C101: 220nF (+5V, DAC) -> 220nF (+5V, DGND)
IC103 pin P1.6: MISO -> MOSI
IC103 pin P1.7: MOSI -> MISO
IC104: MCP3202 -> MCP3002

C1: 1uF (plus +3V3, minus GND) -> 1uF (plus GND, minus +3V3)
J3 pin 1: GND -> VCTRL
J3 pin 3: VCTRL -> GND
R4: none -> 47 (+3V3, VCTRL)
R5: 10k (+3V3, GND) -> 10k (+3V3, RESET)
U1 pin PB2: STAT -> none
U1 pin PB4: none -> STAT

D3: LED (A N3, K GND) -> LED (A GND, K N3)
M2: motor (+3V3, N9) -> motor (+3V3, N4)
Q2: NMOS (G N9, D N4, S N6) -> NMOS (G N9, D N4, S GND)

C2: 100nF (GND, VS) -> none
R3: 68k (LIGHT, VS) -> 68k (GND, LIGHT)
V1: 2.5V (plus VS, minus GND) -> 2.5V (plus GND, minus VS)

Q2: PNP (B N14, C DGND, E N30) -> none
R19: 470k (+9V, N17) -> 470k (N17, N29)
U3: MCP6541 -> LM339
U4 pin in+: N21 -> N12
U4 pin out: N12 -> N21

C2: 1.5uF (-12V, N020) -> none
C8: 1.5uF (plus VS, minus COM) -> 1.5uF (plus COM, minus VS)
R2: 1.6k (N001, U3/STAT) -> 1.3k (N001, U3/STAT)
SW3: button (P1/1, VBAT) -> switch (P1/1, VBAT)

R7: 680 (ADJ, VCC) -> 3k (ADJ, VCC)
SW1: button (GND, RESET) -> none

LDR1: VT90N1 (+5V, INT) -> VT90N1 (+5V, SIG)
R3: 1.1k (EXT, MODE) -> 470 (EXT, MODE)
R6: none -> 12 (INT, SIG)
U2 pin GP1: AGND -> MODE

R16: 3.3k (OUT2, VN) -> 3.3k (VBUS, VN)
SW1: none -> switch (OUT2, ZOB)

════

Where the string "none" appears in a line of the entries above, return that line.

R4: none -> 47 (+3V3, VCTRL)
U1 pin PB2: STAT -> none
U1 pin PB4: none -> STAT
C2: 100nF (GND, VS) -> none
Q2: PNP (B N14, C DGND, E N30) -> none
C2: 1.5uF (-12V, N020) -> none
SW1: button (GND, RESET) -> none
R6: none -> 12 (INT, SIG)
SW1: none -> switch (OUT2, ZOB)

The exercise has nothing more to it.